ABOUT THIS TASK: Your copy of the entries below should hold exactly the lines from the one containing "U1 pin OUT: DGND -> +9V" to the one containing "R8: none -> 1.5k (+15V, 5V)", inclusive, and no pictures.

(Version difference data)
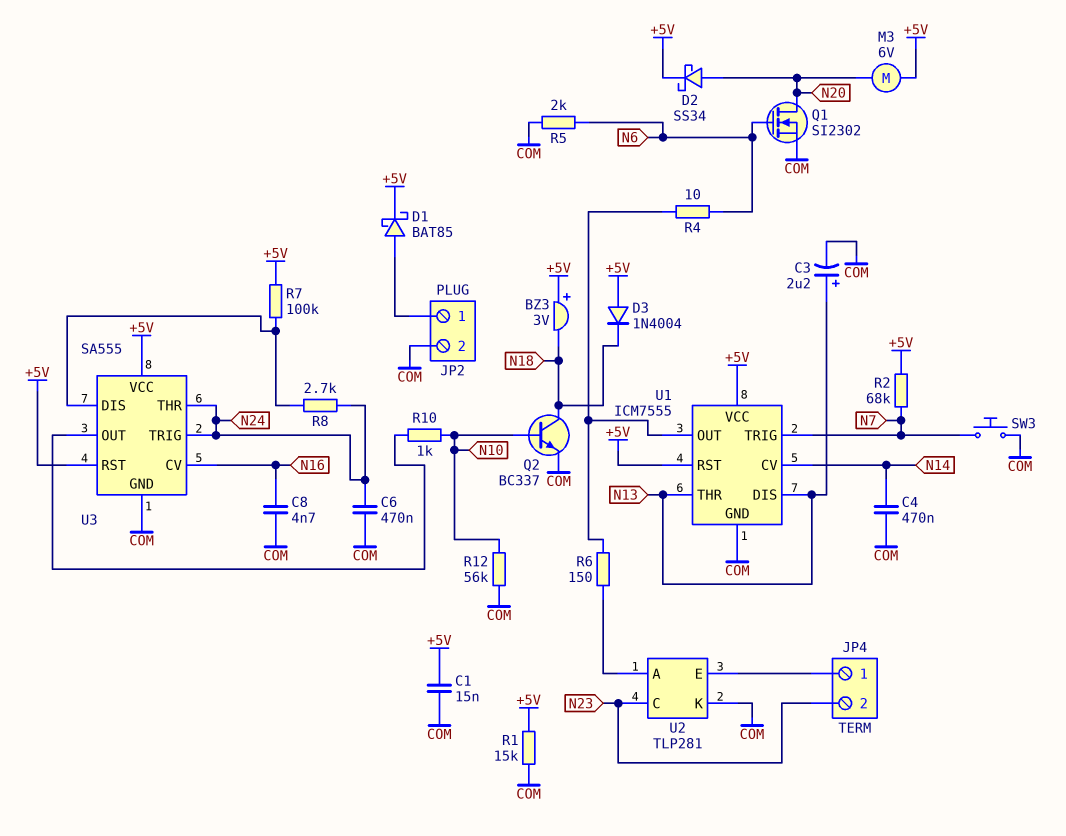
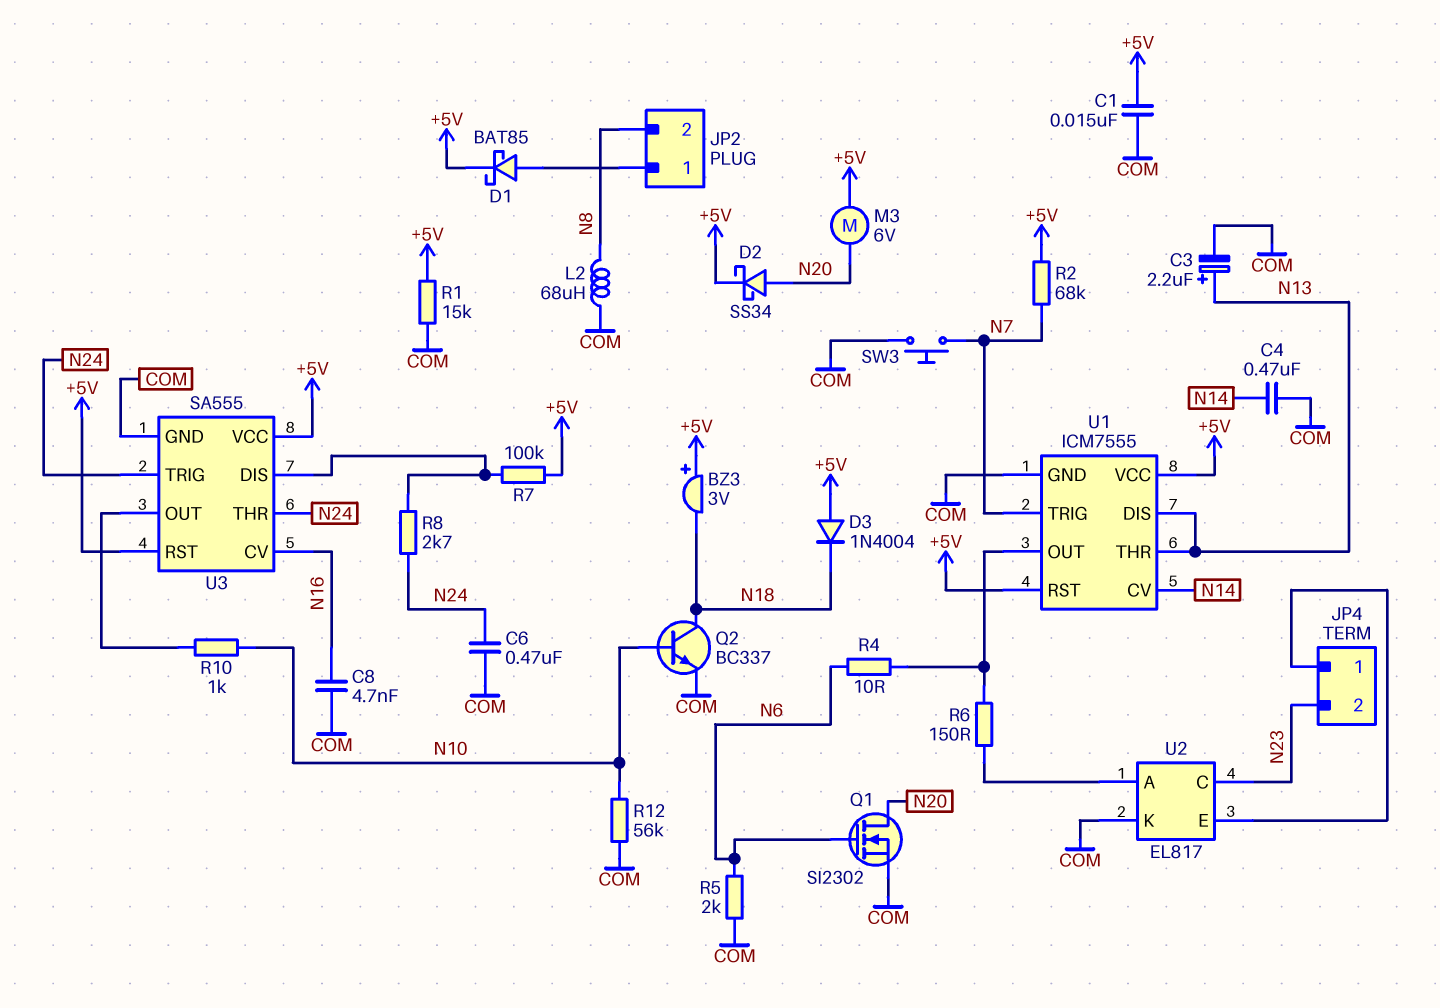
JP2 pin 2: COM -> N8
L2: none -> 68uH (COM, N8)
U2: TLP281 -> EL817

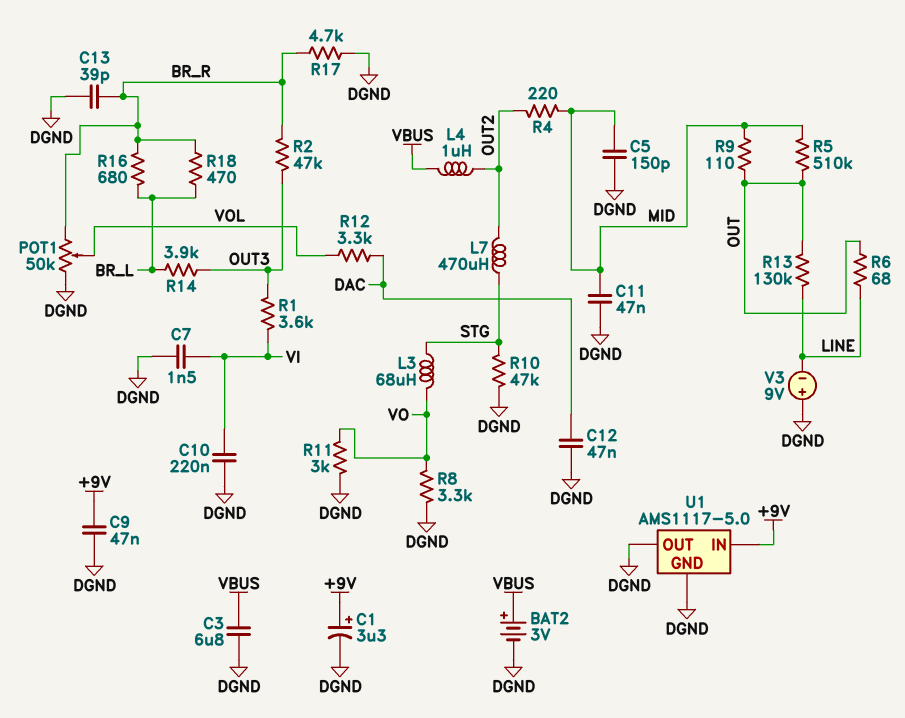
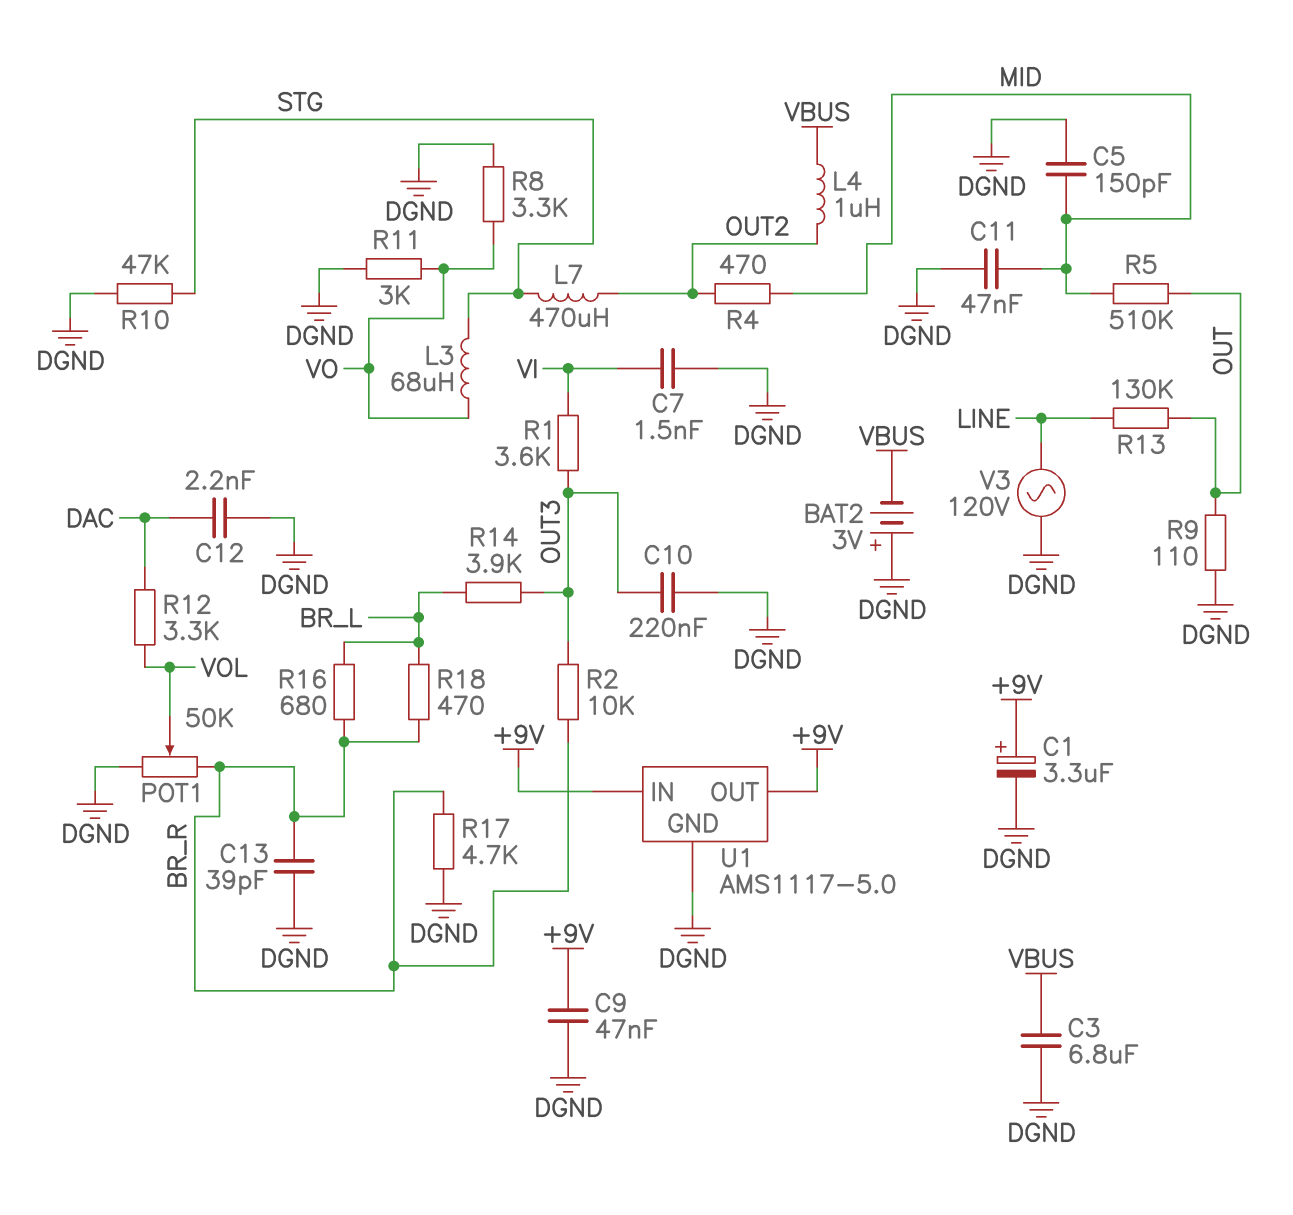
BAT2: 3V (plus VBUS, minus DGND) -> 3V (plus DGND, minus VBUS)
C10: 220nF (DGND, VI) -> 220nF (DGND, OUT3)
C12: 47nF (DAC, DGND) -> 2.2nF (DAC, DGND)
R2: 47k (BR_R, OUT3) -> 10k (BR_R, OUT3)
R4: 220 (MID, OUT2) -> 470 (MID, OUT2)
R6: 68 (LINE, OUT) -> none
R9: 110 (MID, OUT) -> 110 (DGND, OUT)
U1 pin OUT: DGND -> +9V
V3: 9V (plus DGND, minus LINE) -> AC 120V (DGND, LINE)

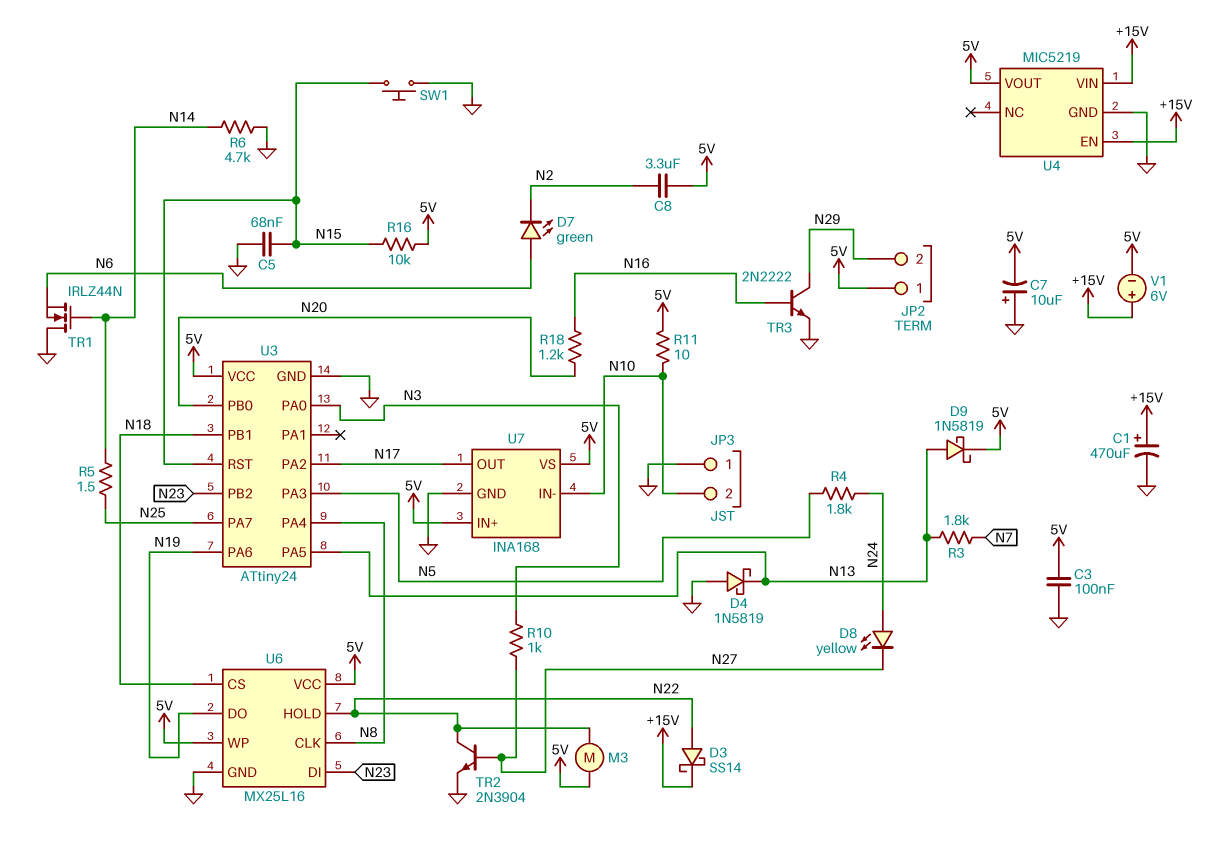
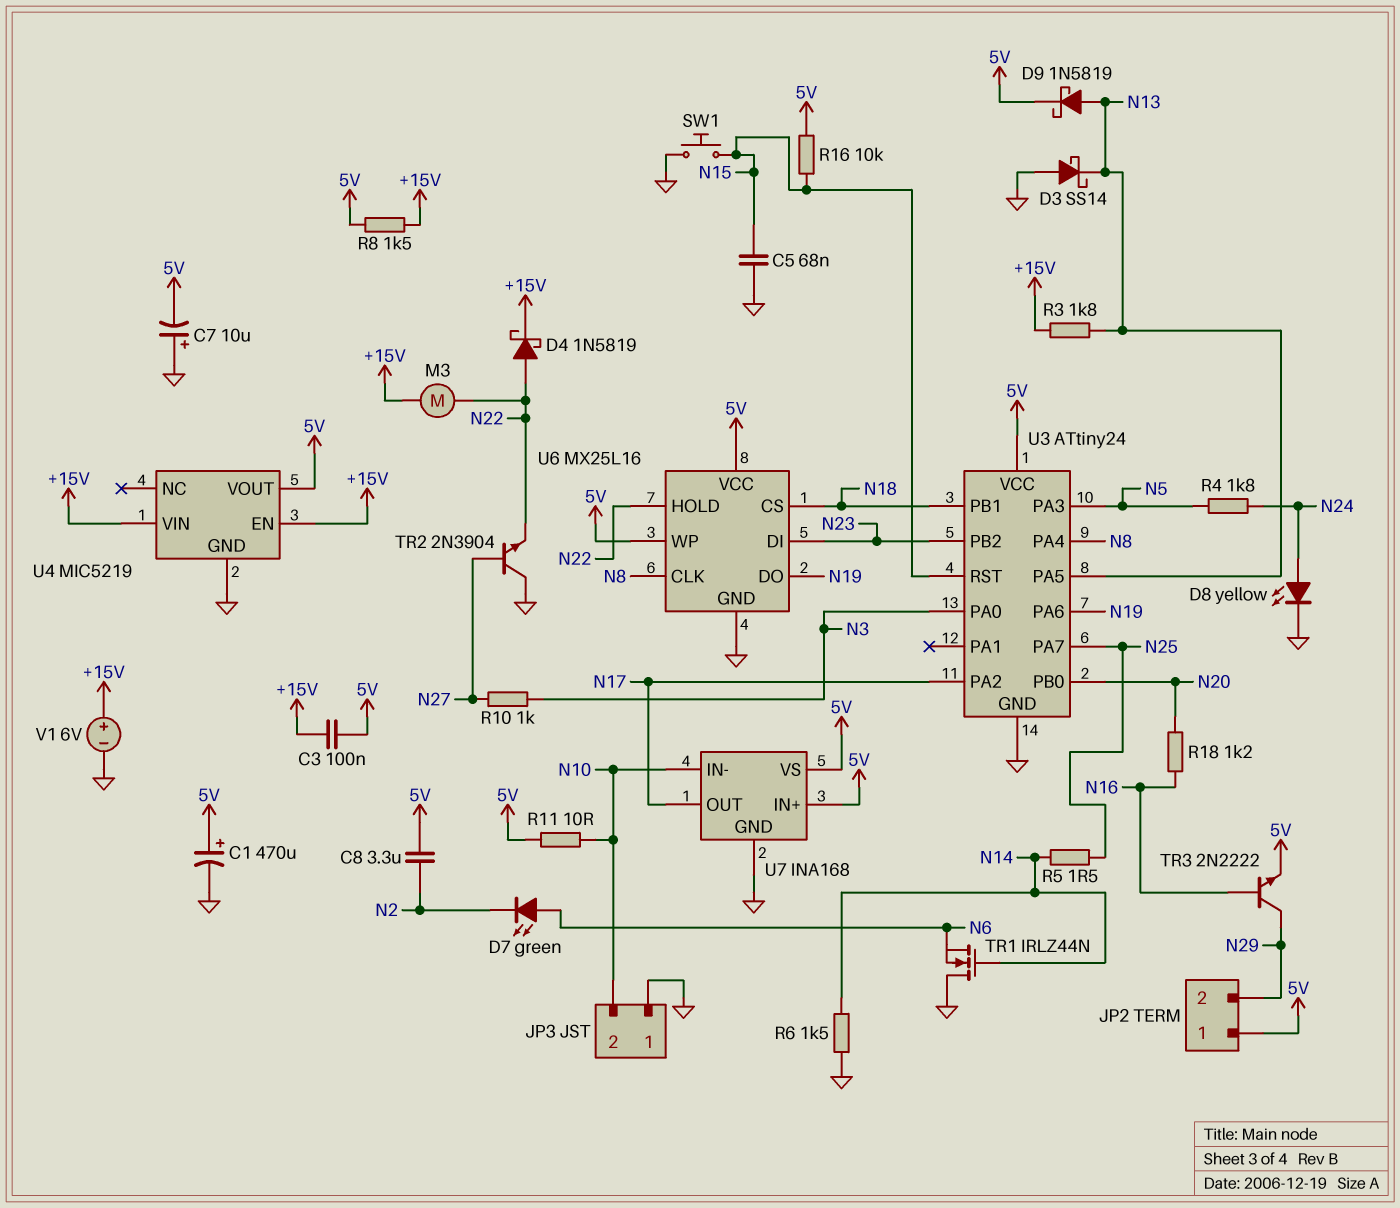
C1: 470uF (plus +15V, minus GND) -> 470uF (plus 5V, minus GND)
C3: 100nF (5V, GND) -> 100nF (+15V, 5V)
D3: schottky SS14 (A N22, K +15V) -> schottky SS14 (A GND, K N13)
D4: schottky 1N5819 (A GND, K N13) -> schottky 1N5819 (A N22, K +15V)
D8: LED yellow (A N24, K N27) -> LED yellow (A N24, K GND)
M3: motor (5V, N22) -> motor (+15V, N22)
R3: 1.8k (N7, N13) -> 1.8k (+15V, N13)
R6: 4.7k (GND, N14) -> 1.5k (GND, N14)
R8: none -> 1.5k (+15V, 5V)
TR2: NPN 2N3904 (B N27, C N22, E GND) -> NPN 2N3904 (B N27, C GND, E N22)
TR3: NPN 2N2222 (B N16, C N29, E GND) -> NPN 2N2222 (B N16, C N29, E 5V)
V1: 6V (plus +15V, minus 5V) -> 6V (plus +15V, minus GND)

SOLUTION BELOW:
U1 pin OUT: DGND -> +9V
V3: 9V (plus DGND, minus LINE) -> AC 120V (DGND, LINE)

C1: 470uF (plus +15V, minus GND) -> 470uF (plus 5V, minus GND)
C3: 100nF (5V, GND) -> 100nF (+15V, 5V)
D3: schottky SS14 (A N22, K +15V) -> schottky SS14 (A GND, K N13)
D4: schottky 1N5819 (A GND, K N13) -> schottky 1N5819 (A N22, K +15V)
D8: LED yellow (A N24, K N27) -> LED yellow (A N24, K GND)
M3: motor (5V, N22) -> motor (+15V, N22)
R3: 1.8k (N7, N13) -> 1.8k (+15V, N13)
R6: 4.7k (GND, N14) -> 1.5k (GND, N14)
R8: none -> 1.5k (+15V, 5V)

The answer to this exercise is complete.